What to produce —
Down to the last line, write out the entries below exactly and omit all pictures.

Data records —
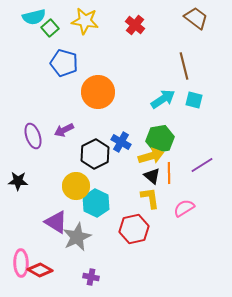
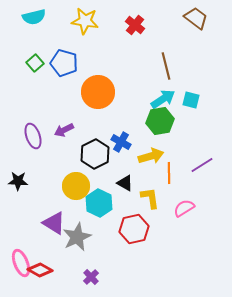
green square: moved 15 px left, 35 px down
brown line: moved 18 px left
cyan square: moved 3 px left
green hexagon: moved 18 px up
black triangle: moved 27 px left, 7 px down; rotated 12 degrees counterclockwise
cyan hexagon: moved 3 px right
purple triangle: moved 2 px left, 1 px down
pink ellipse: rotated 20 degrees counterclockwise
purple cross: rotated 35 degrees clockwise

The completed task —
green square: moved 15 px left, 35 px down
brown line: moved 18 px left
cyan square: moved 3 px left
green hexagon: moved 18 px up
black triangle: moved 27 px left, 7 px down; rotated 12 degrees counterclockwise
cyan hexagon: moved 3 px right
purple triangle: moved 2 px left, 1 px down
pink ellipse: rotated 20 degrees counterclockwise
purple cross: rotated 35 degrees clockwise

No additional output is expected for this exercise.